§ **Your assignment**
Go through the records below line by line and report how many lines include "minus", giving the number only.

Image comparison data
= Beginning of Section =

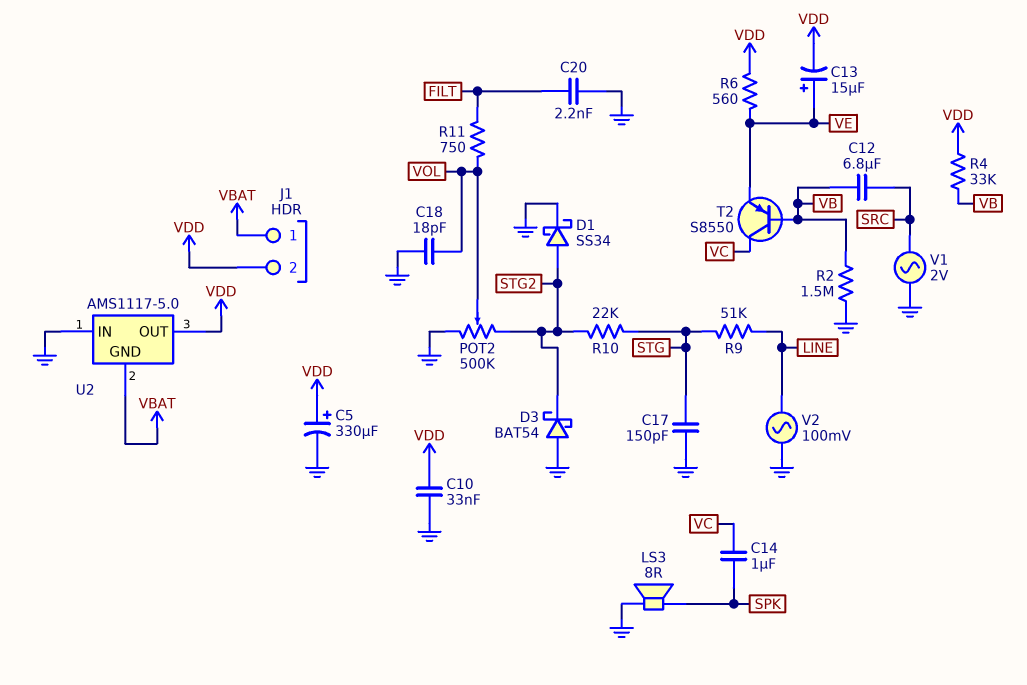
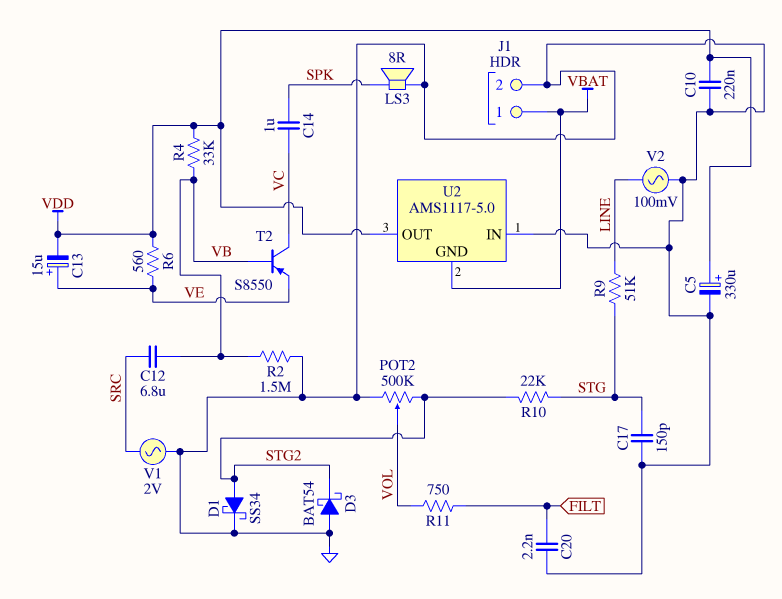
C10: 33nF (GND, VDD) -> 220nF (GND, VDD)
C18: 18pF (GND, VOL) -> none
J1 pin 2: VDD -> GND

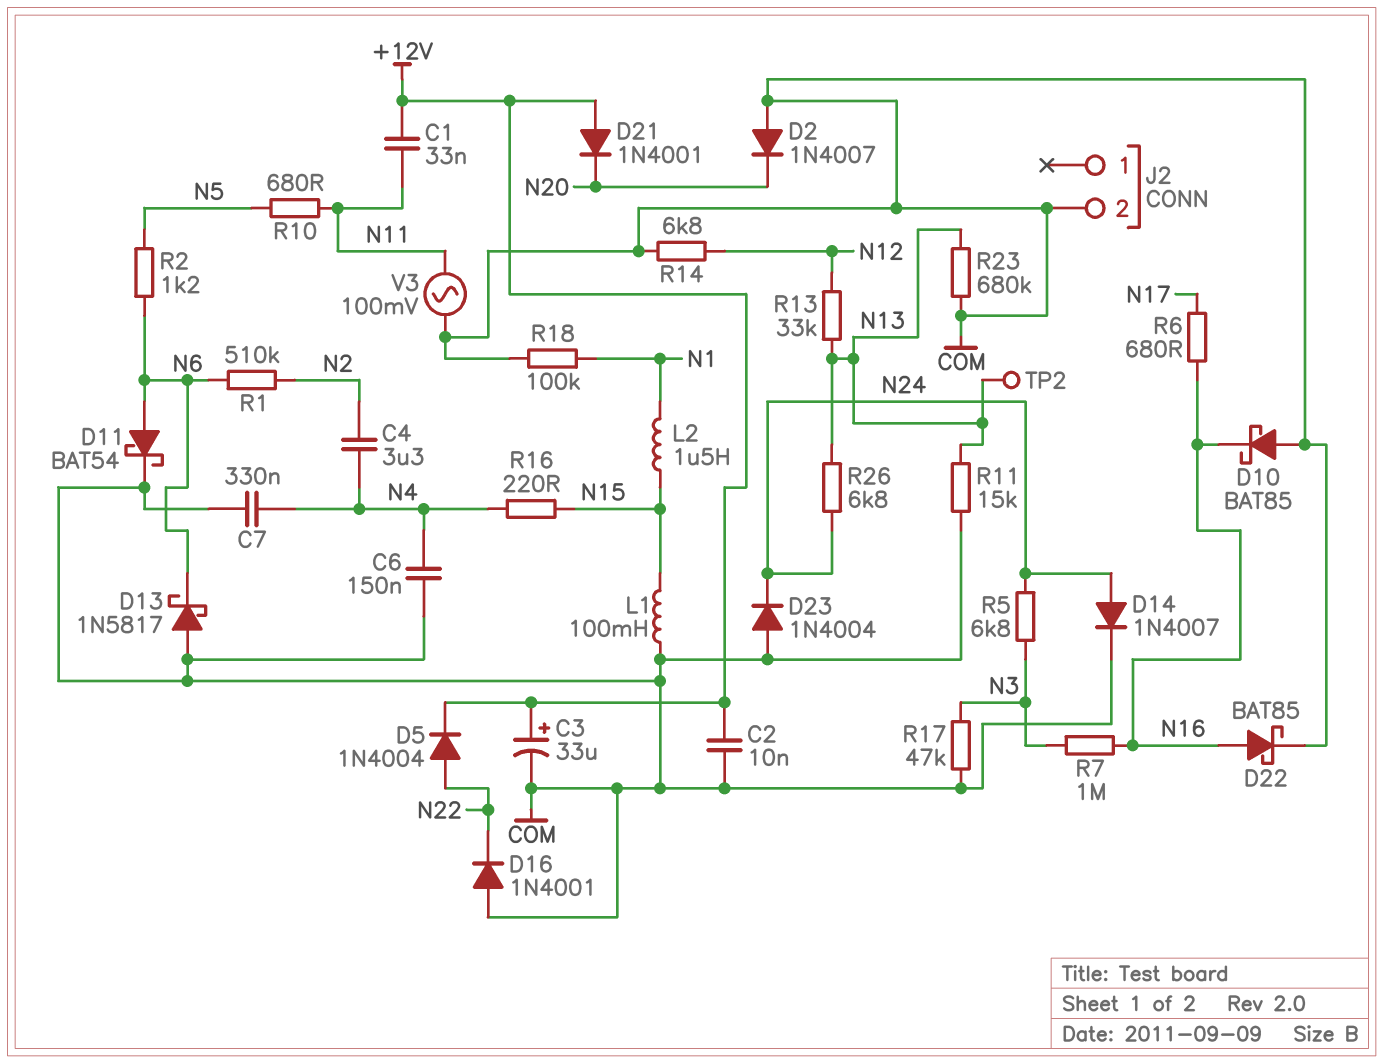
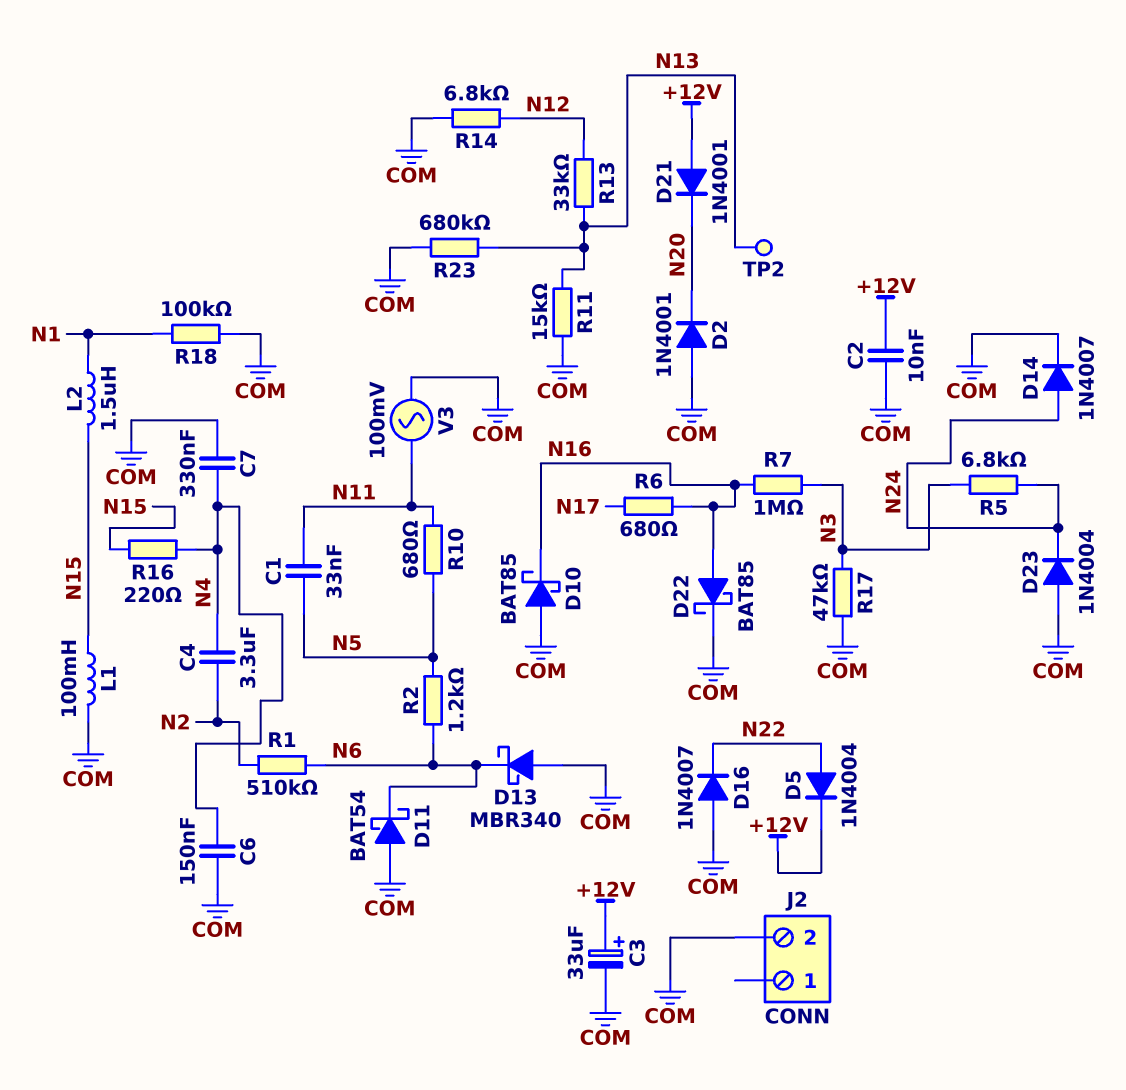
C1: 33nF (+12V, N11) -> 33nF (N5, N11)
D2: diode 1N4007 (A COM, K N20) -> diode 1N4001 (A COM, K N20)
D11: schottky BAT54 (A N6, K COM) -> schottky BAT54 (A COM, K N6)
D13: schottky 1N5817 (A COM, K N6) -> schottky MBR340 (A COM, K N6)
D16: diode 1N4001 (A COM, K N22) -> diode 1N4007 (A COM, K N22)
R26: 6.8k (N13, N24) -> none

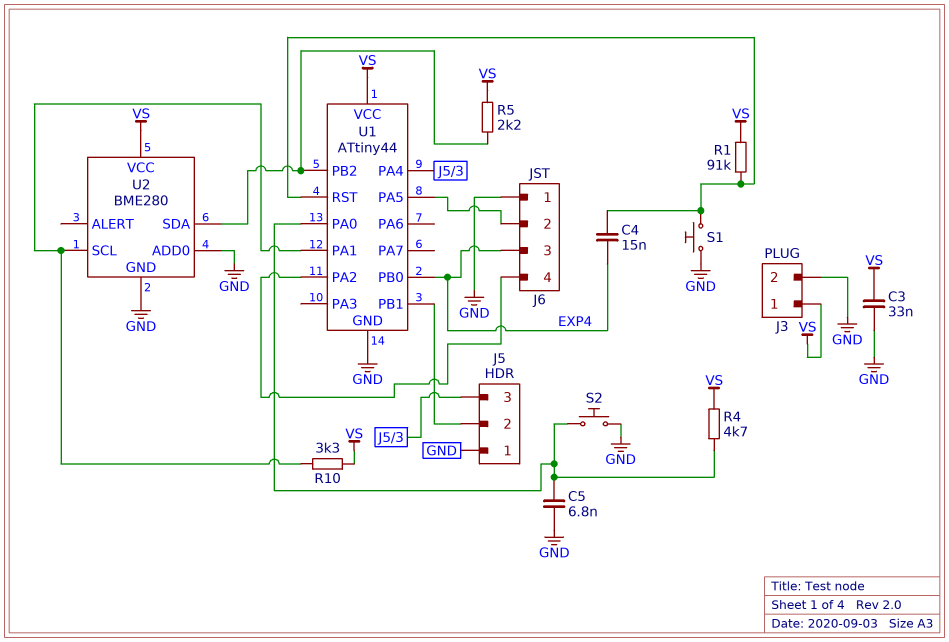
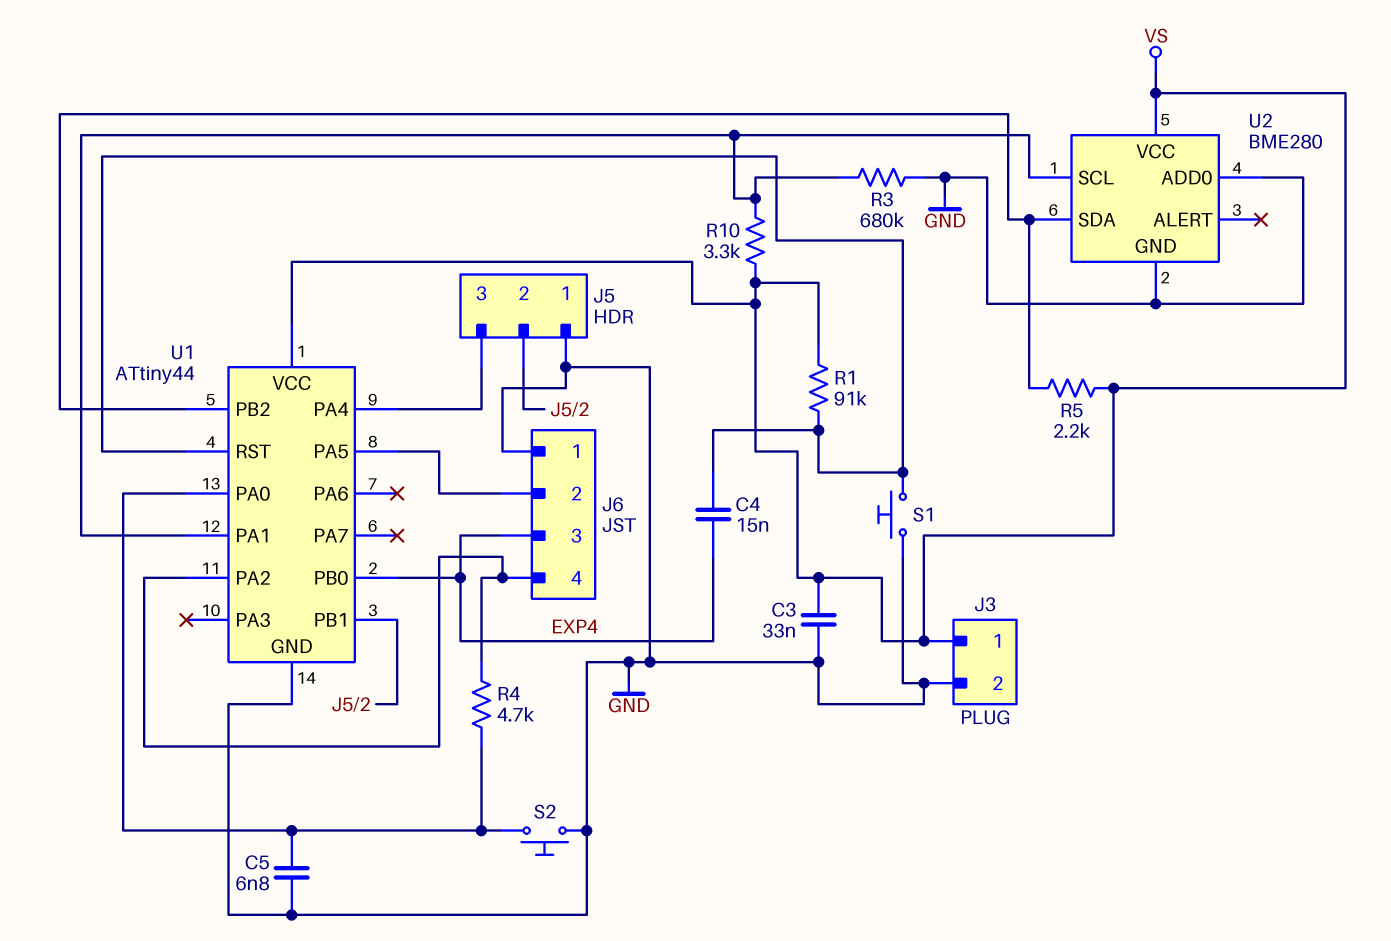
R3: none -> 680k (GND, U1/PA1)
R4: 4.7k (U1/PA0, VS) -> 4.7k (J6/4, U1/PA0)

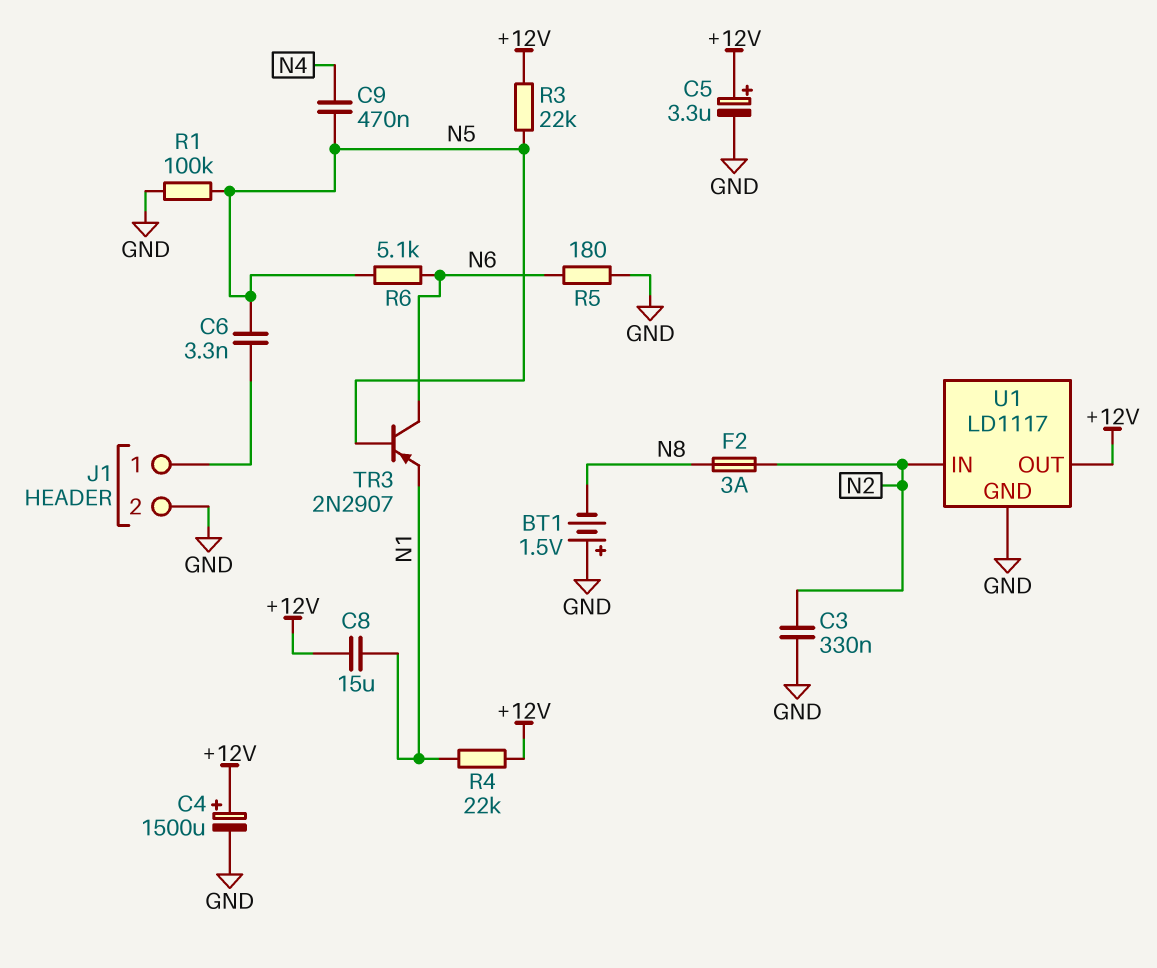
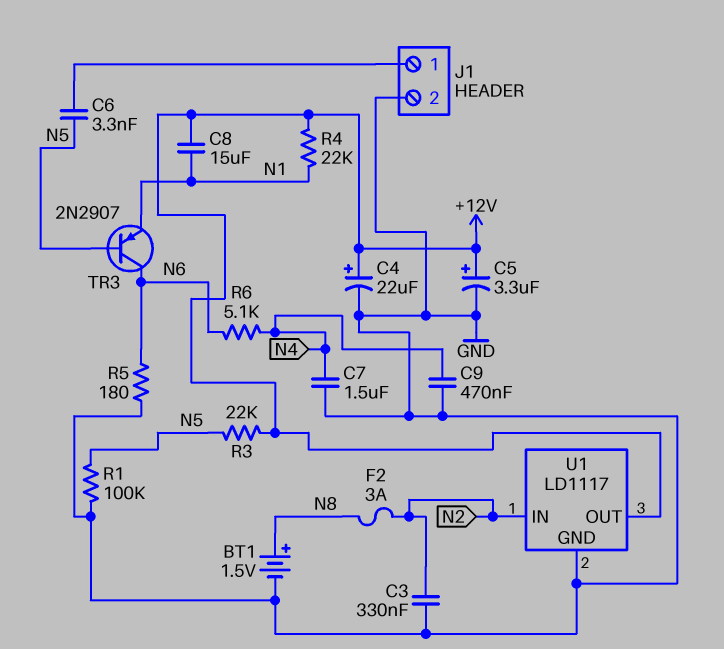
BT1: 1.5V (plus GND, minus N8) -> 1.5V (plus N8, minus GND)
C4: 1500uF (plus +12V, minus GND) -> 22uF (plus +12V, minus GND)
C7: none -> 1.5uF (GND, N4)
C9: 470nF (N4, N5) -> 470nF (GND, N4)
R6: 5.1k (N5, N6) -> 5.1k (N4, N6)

= End of Section =

§ **Task response**
2